— Problem statement —
In the records below, find the line with "green brush: 2 -> 0", then copy each line exactly until you have copied the line with "turquoise pot: 7 -> 5". Leave any picture out.

— Task data —

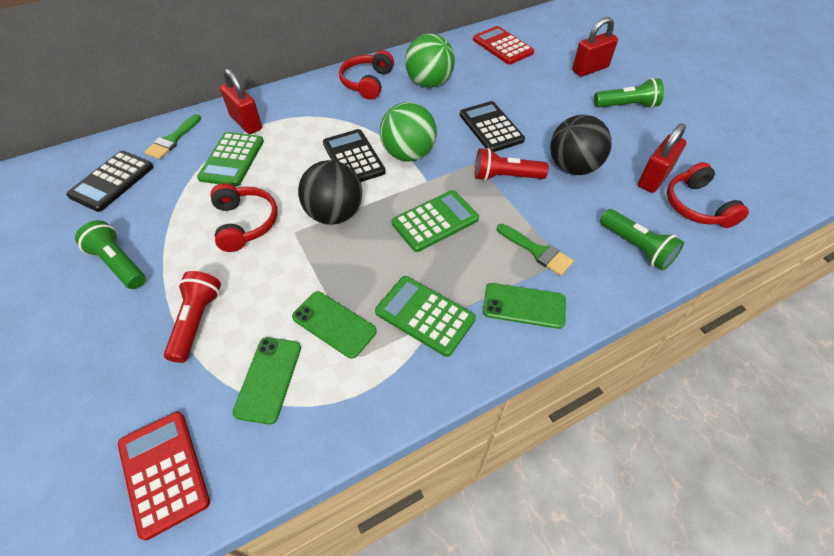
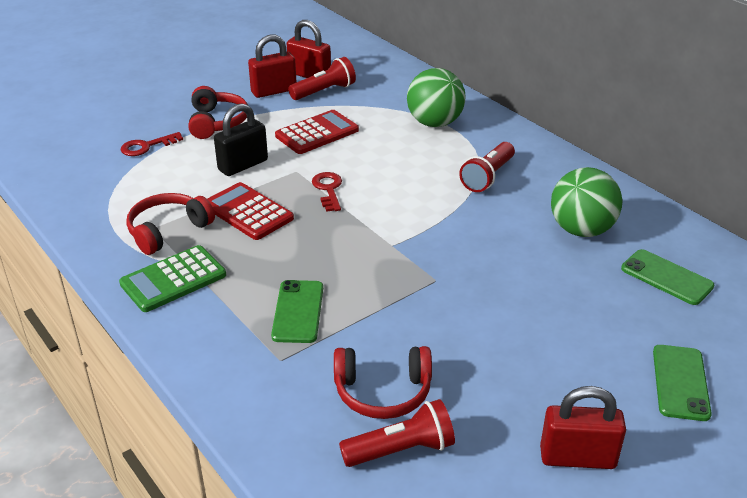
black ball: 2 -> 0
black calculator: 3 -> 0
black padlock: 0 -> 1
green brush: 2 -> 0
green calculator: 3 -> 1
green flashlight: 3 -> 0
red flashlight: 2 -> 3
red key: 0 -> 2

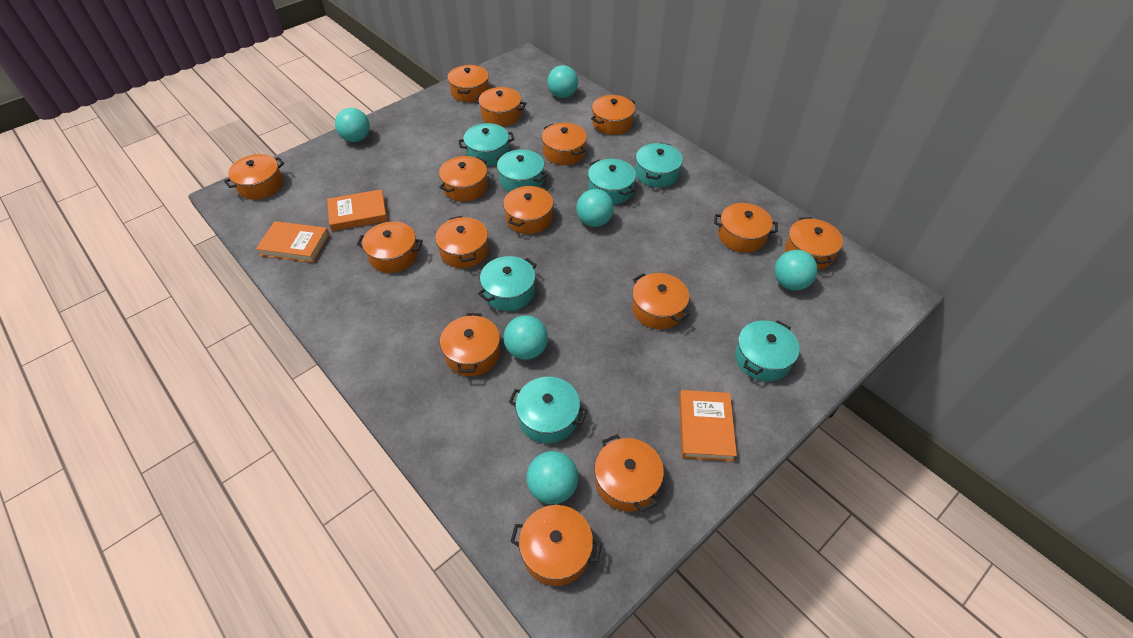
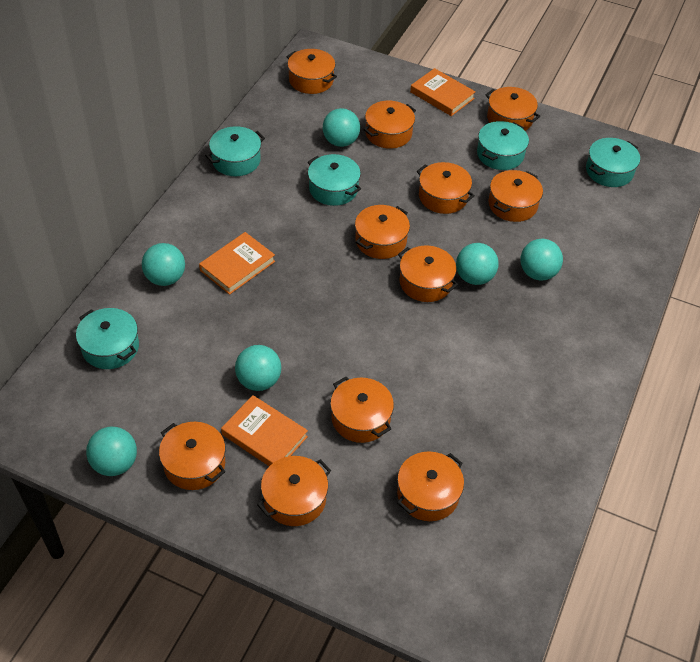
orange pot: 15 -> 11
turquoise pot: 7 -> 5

...

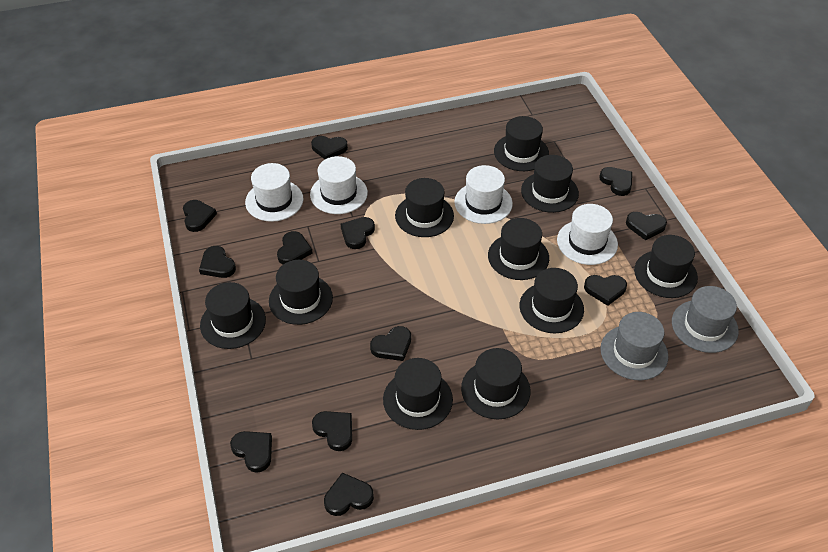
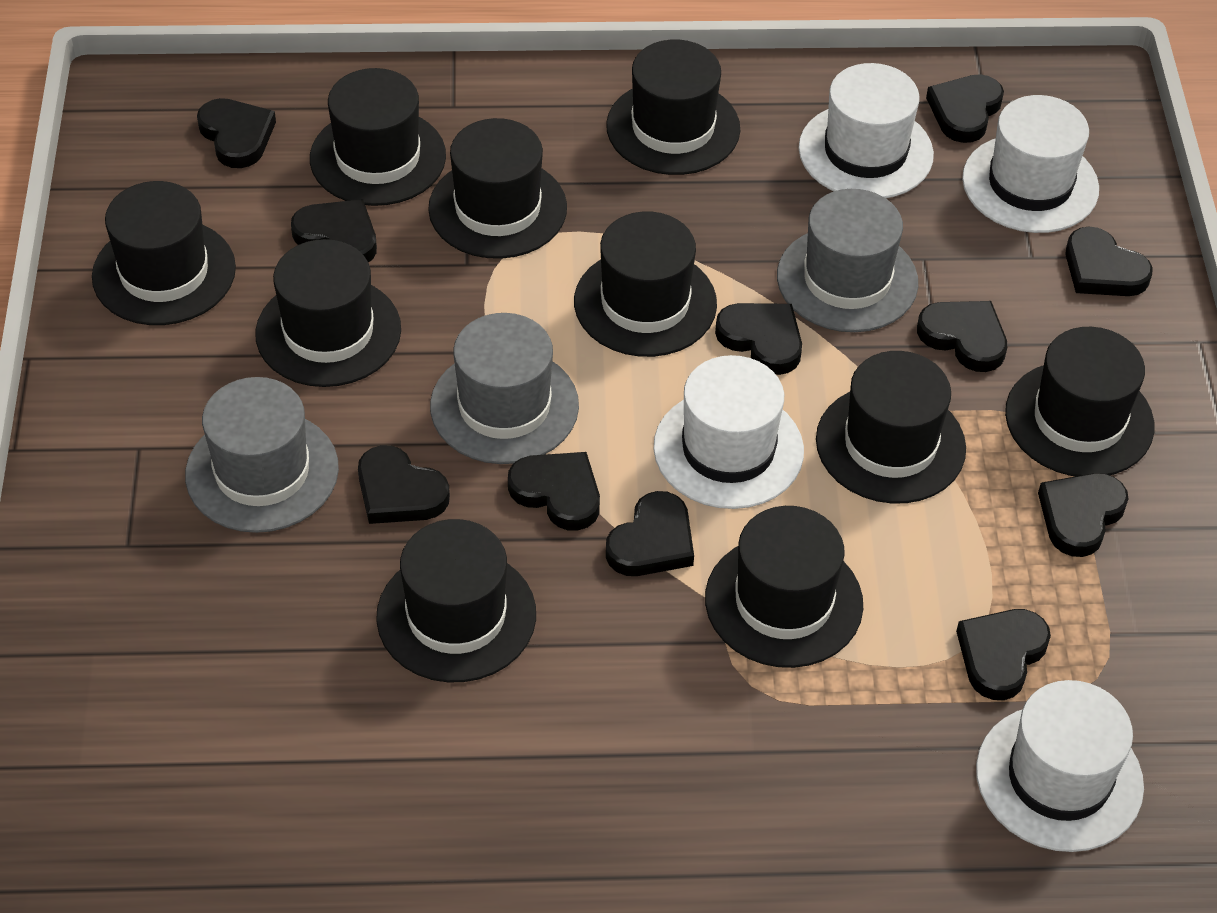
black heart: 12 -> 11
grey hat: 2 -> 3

— Task output —
green brush: 2 -> 0
green calculator: 3 -> 1
green flashlight: 3 -> 0
red flashlight: 2 -> 3
red key: 0 -> 2

orange pot: 15 -> 11
turquoise pot: 7 -> 5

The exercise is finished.